*Goal*
Revise every line of the material so that each instance of "purple" reads "violet" and all other text remains unchanged. Leave the picture markers out of the revised version.

(Extracted data entries)
═══

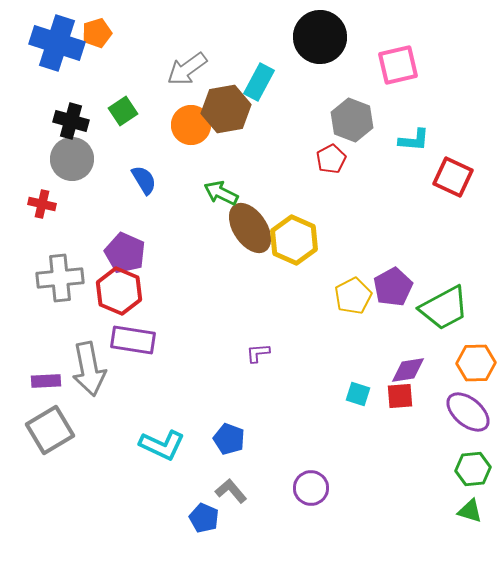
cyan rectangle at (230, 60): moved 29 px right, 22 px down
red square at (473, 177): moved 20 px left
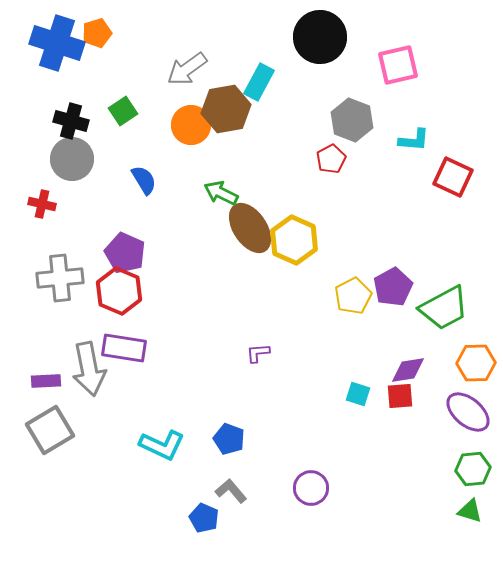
purple rectangle at (133, 340): moved 9 px left, 8 px down
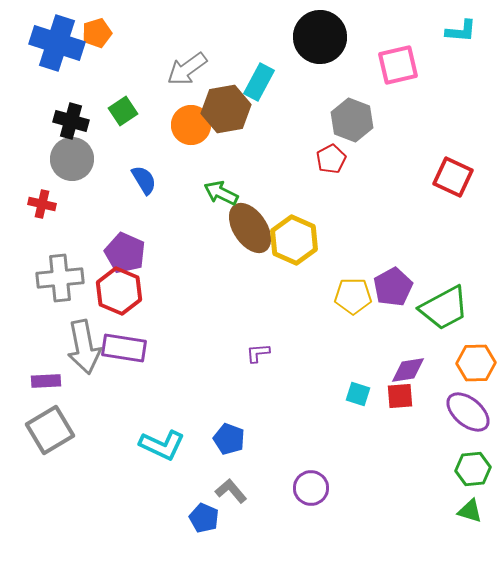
cyan L-shape at (414, 140): moved 47 px right, 109 px up
yellow pentagon at (353, 296): rotated 27 degrees clockwise
gray arrow at (89, 369): moved 5 px left, 22 px up
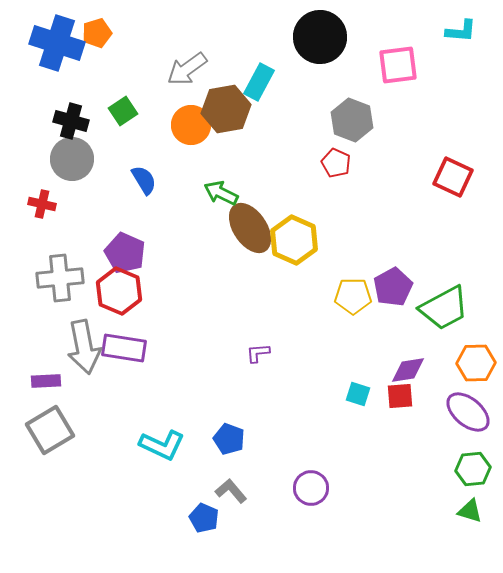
pink square at (398, 65): rotated 6 degrees clockwise
red pentagon at (331, 159): moved 5 px right, 4 px down; rotated 20 degrees counterclockwise
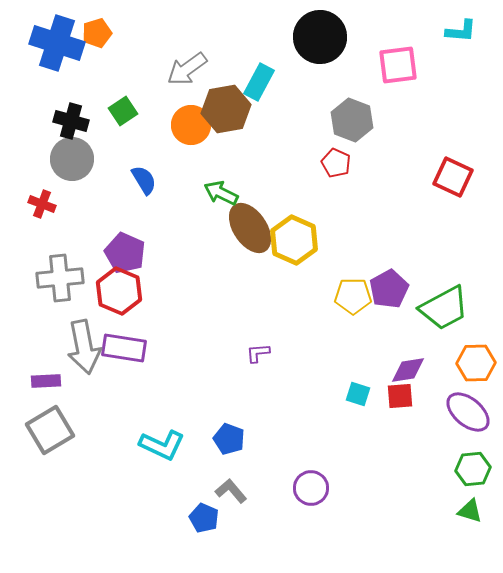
red cross at (42, 204): rotated 8 degrees clockwise
purple pentagon at (393, 287): moved 4 px left, 2 px down
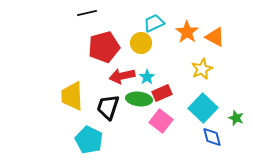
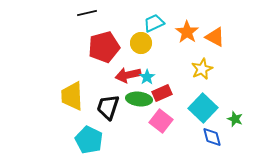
red arrow: moved 6 px right, 1 px up
green star: moved 1 px left, 1 px down
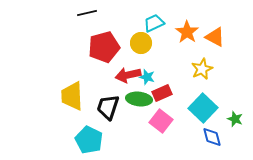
cyan star: rotated 21 degrees counterclockwise
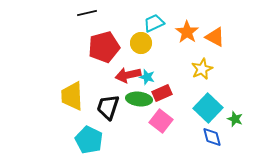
cyan square: moved 5 px right
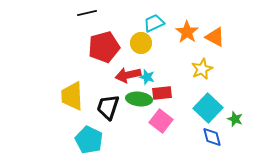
red rectangle: rotated 18 degrees clockwise
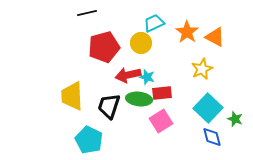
black trapezoid: moved 1 px right, 1 px up
pink square: rotated 20 degrees clockwise
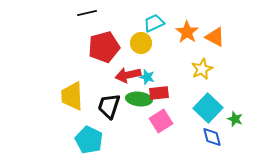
red rectangle: moved 3 px left
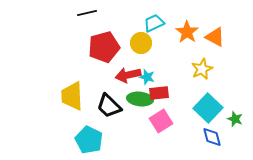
green ellipse: moved 1 px right
black trapezoid: rotated 64 degrees counterclockwise
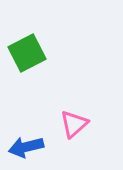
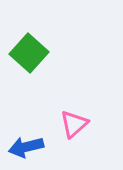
green square: moved 2 px right; rotated 21 degrees counterclockwise
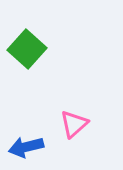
green square: moved 2 px left, 4 px up
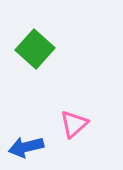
green square: moved 8 px right
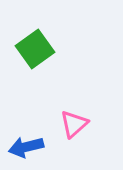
green square: rotated 12 degrees clockwise
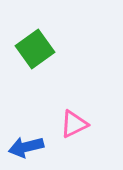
pink triangle: rotated 16 degrees clockwise
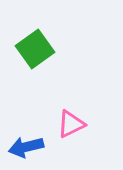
pink triangle: moved 3 px left
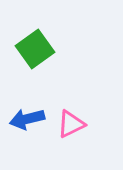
blue arrow: moved 1 px right, 28 px up
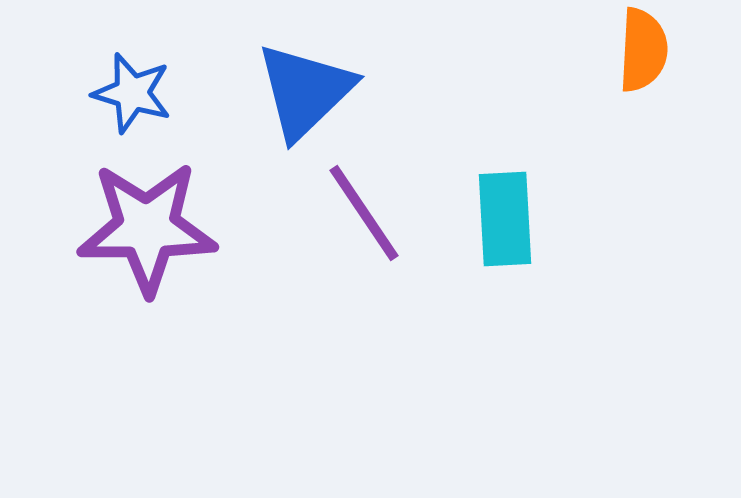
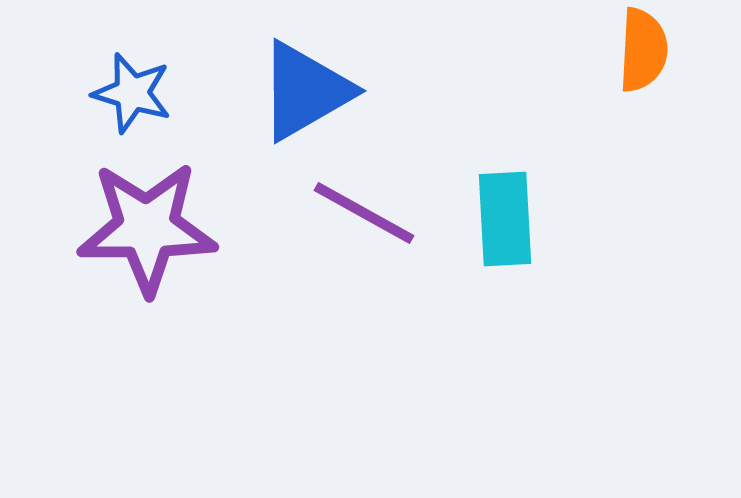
blue triangle: rotated 14 degrees clockwise
purple line: rotated 27 degrees counterclockwise
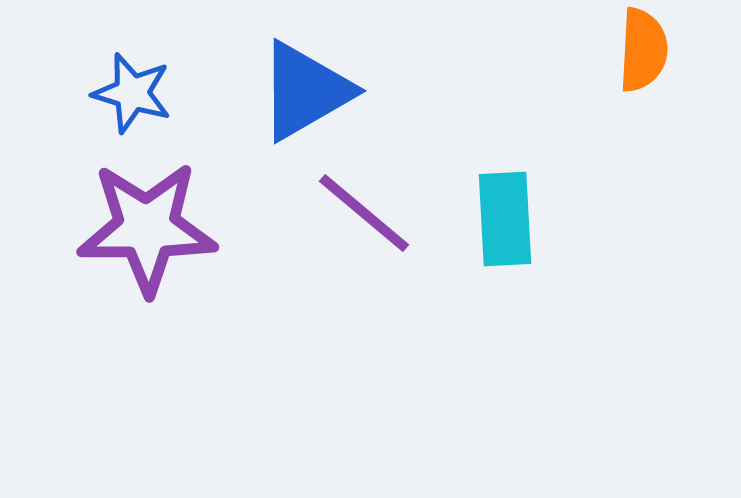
purple line: rotated 11 degrees clockwise
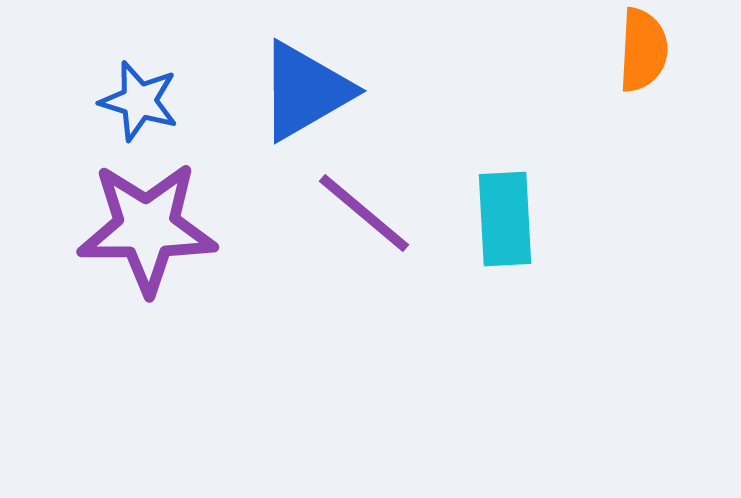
blue star: moved 7 px right, 8 px down
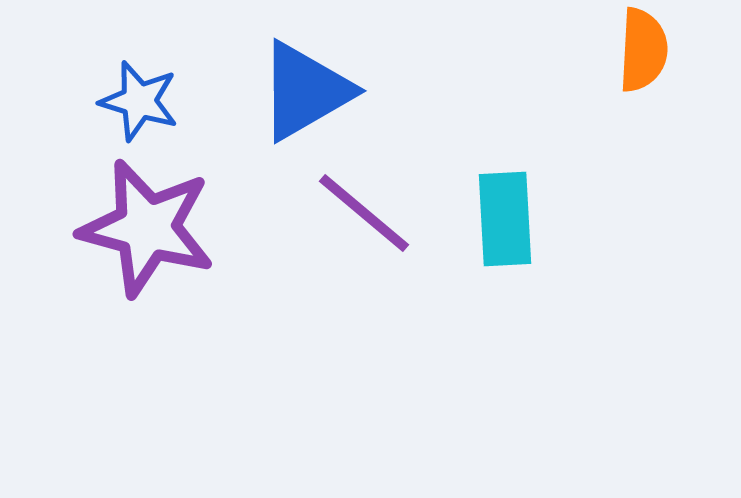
purple star: rotated 15 degrees clockwise
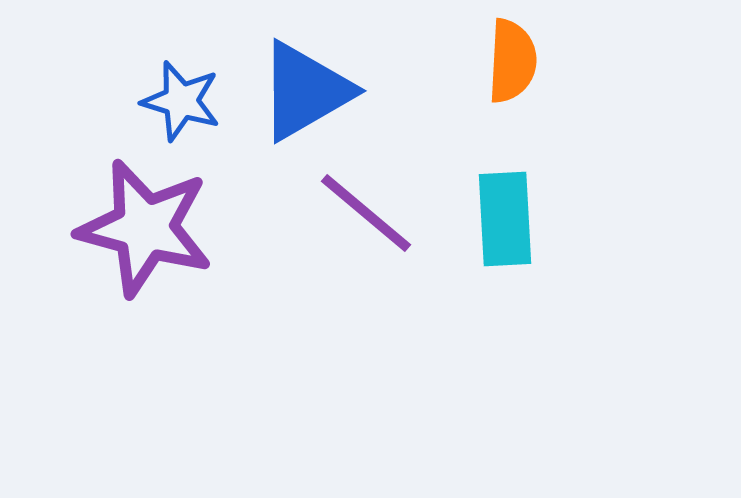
orange semicircle: moved 131 px left, 11 px down
blue star: moved 42 px right
purple line: moved 2 px right
purple star: moved 2 px left
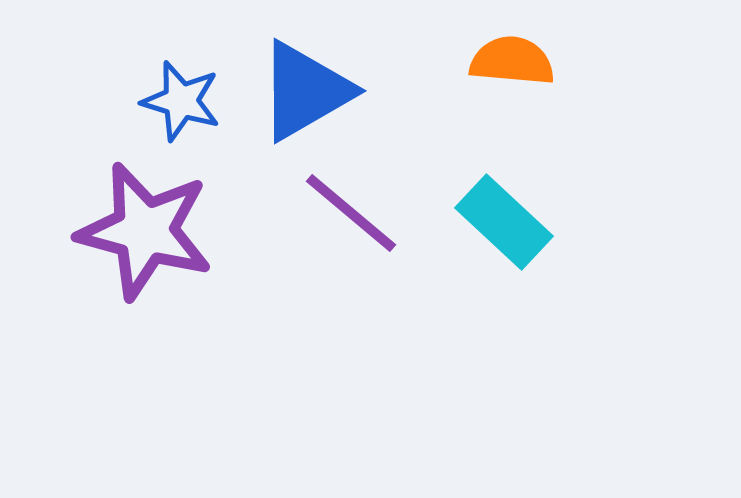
orange semicircle: rotated 88 degrees counterclockwise
purple line: moved 15 px left
cyan rectangle: moved 1 px left, 3 px down; rotated 44 degrees counterclockwise
purple star: moved 3 px down
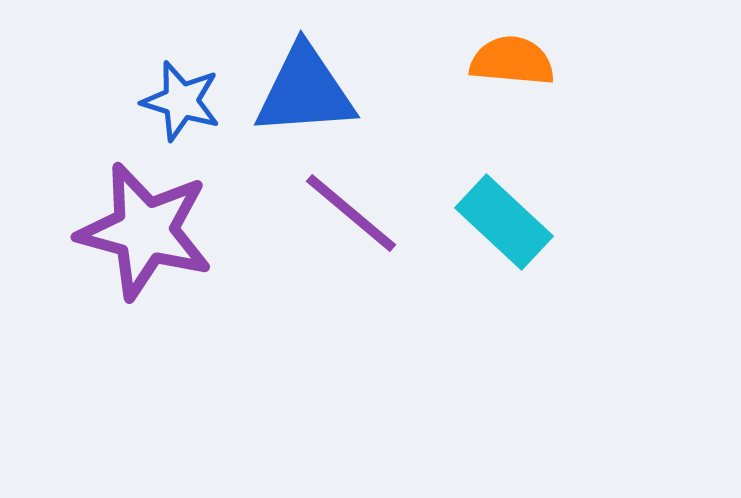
blue triangle: rotated 26 degrees clockwise
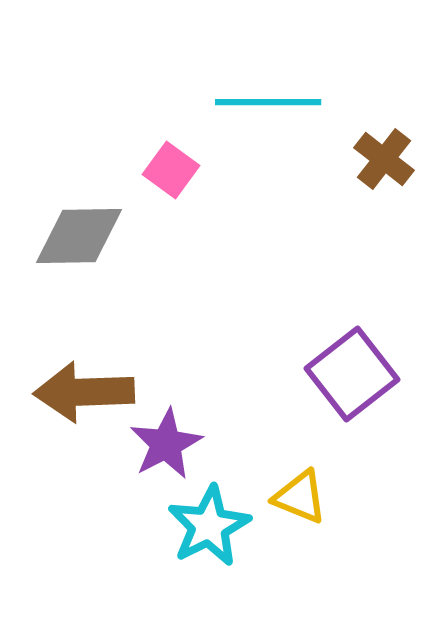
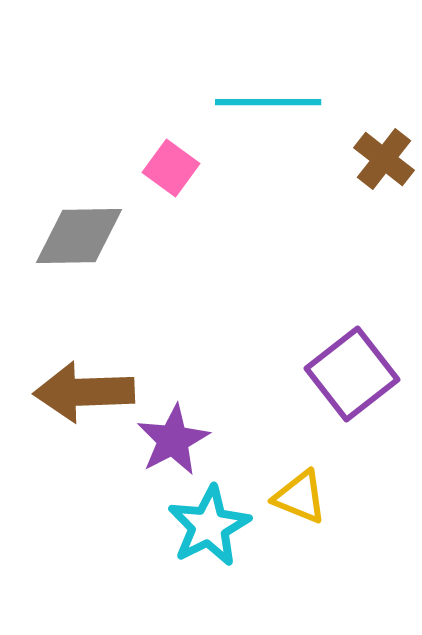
pink square: moved 2 px up
purple star: moved 7 px right, 4 px up
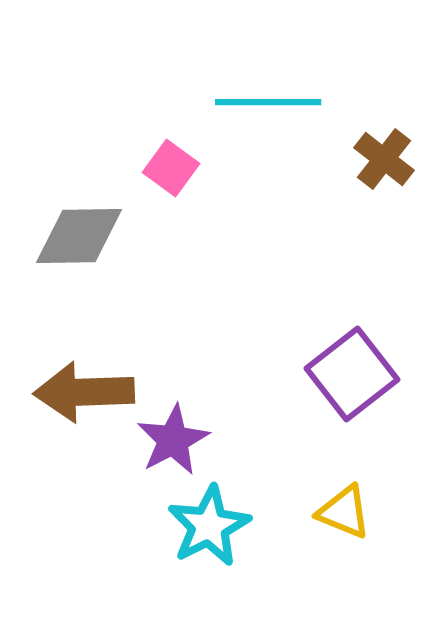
yellow triangle: moved 44 px right, 15 px down
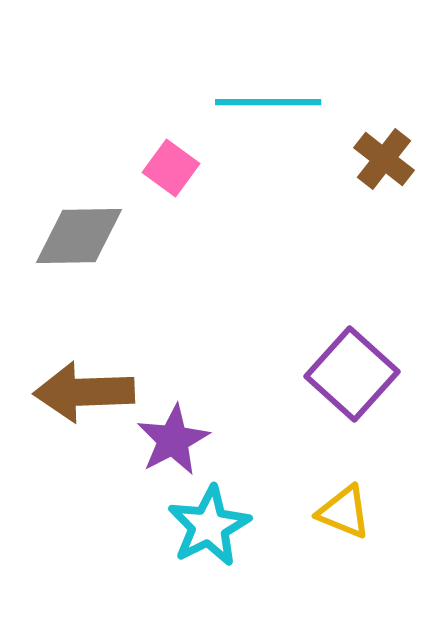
purple square: rotated 10 degrees counterclockwise
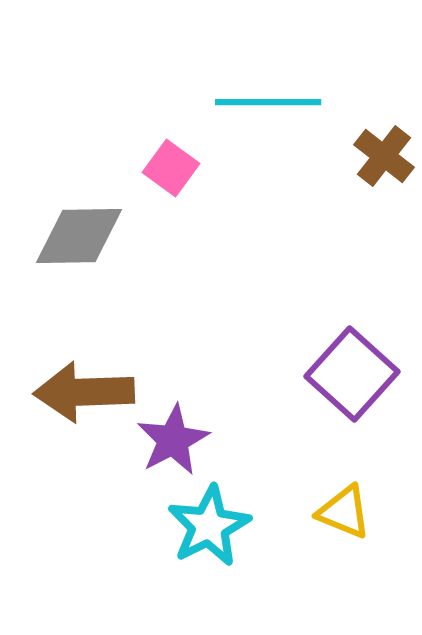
brown cross: moved 3 px up
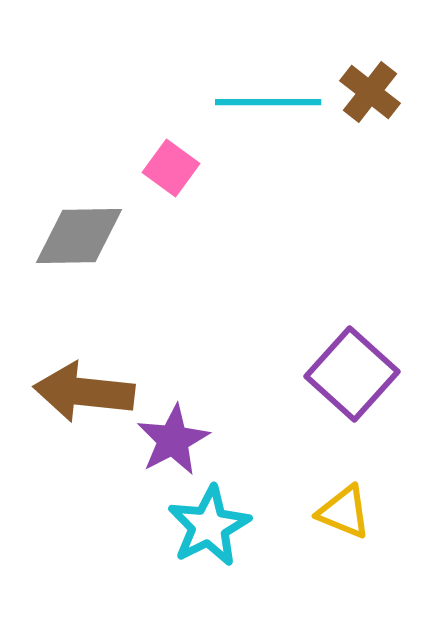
brown cross: moved 14 px left, 64 px up
brown arrow: rotated 8 degrees clockwise
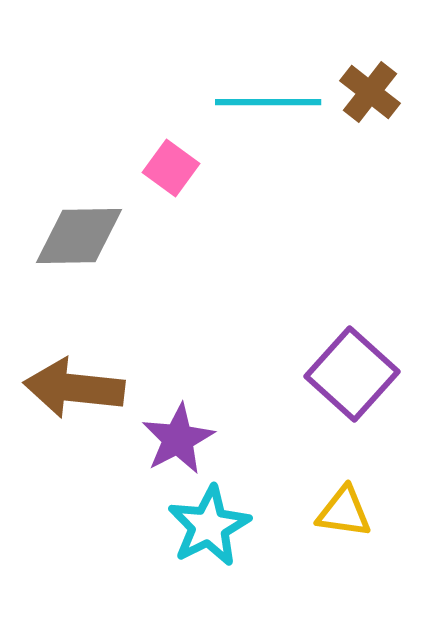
brown arrow: moved 10 px left, 4 px up
purple star: moved 5 px right, 1 px up
yellow triangle: rotated 14 degrees counterclockwise
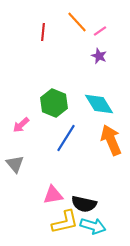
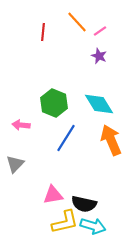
pink arrow: rotated 48 degrees clockwise
gray triangle: rotated 24 degrees clockwise
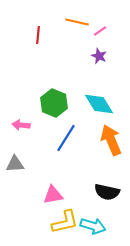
orange line: rotated 35 degrees counterclockwise
red line: moved 5 px left, 3 px down
gray triangle: rotated 42 degrees clockwise
black semicircle: moved 23 px right, 12 px up
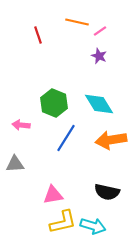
red line: rotated 24 degrees counterclockwise
orange arrow: rotated 76 degrees counterclockwise
yellow L-shape: moved 2 px left
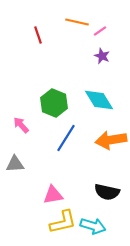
purple star: moved 3 px right
cyan diamond: moved 4 px up
pink arrow: rotated 42 degrees clockwise
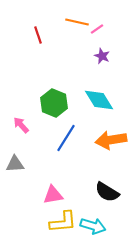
pink line: moved 3 px left, 2 px up
black semicircle: rotated 20 degrees clockwise
yellow L-shape: rotated 8 degrees clockwise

═══

*Response to this task*
cyan rectangle at (230, 60): moved 29 px right, 22 px down
red square at (473, 177): moved 20 px left
violet rectangle at (133, 340): moved 9 px left, 8 px down
cyan L-shape at (414, 140): moved 47 px right, 109 px up
yellow pentagon at (353, 296): rotated 27 degrees clockwise
gray arrow at (89, 369): moved 5 px left, 22 px up
pink square at (398, 65): rotated 6 degrees clockwise
red pentagon at (331, 159): moved 5 px right, 4 px down; rotated 20 degrees counterclockwise
red cross at (42, 204): rotated 8 degrees clockwise
violet pentagon at (393, 287): moved 4 px left, 2 px down
red arrow: moved 6 px right, 1 px up
green star: moved 1 px left, 1 px down
cyan star: rotated 21 degrees counterclockwise
cyan square: moved 5 px right
red rectangle: rotated 18 degrees clockwise
black trapezoid: moved 1 px right, 1 px up
pink square: rotated 20 degrees clockwise
red rectangle: moved 3 px left
green ellipse: moved 1 px right
black trapezoid: rotated 64 degrees counterclockwise
green square: moved 2 px right; rotated 21 degrees counterclockwise
green square: moved 2 px left, 4 px up
green square: moved 8 px right
green square: rotated 12 degrees clockwise
pink triangle: rotated 16 degrees clockwise
pink triangle: moved 3 px left
blue arrow: moved 1 px right, 28 px up
blue triangle: rotated 14 degrees clockwise
violet line: rotated 27 degrees counterclockwise
violet line: rotated 11 degrees clockwise
blue star: moved 7 px right, 8 px down
violet star: rotated 15 degrees clockwise
orange semicircle: moved 131 px left, 11 px down
blue star: moved 42 px right
violet line: moved 2 px right
violet star: moved 2 px left
orange semicircle: rotated 88 degrees counterclockwise
violet line: moved 15 px left
cyan rectangle: moved 1 px left, 3 px down; rotated 44 degrees counterclockwise
violet star: moved 3 px down
blue triangle: rotated 26 degrees clockwise
pink square: moved 2 px up
violet star: moved 7 px right, 4 px up
yellow triangle: moved 44 px right, 15 px down
violet square: rotated 10 degrees counterclockwise
brown cross: moved 3 px up
brown cross: moved 14 px left, 64 px up
brown arrow: rotated 8 degrees clockwise
brown arrow: moved 10 px left, 4 px up
violet star: moved 5 px right, 1 px up
yellow triangle: rotated 14 degrees counterclockwise
pink arrow: rotated 48 degrees clockwise
gray triangle: rotated 24 degrees clockwise
orange line: rotated 35 degrees counterclockwise
red line: moved 5 px left, 3 px down
gray triangle: rotated 42 degrees clockwise
black semicircle: moved 23 px right, 12 px up
red line: rotated 24 degrees counterclockwise
orange arrow: rotated 76 degrees counterclockwise
yellow L-shape: moved 2 px left
violet star: moved 3 px right
cyan diamond: moved 4 px up
pink arrow: rotated 42 degrees clockwise
pink line: moved 3 px left, 2 px up
black semicircle: rotated 20 degrees clockwise
yellow L-shape: rotated 8 degrees clockwise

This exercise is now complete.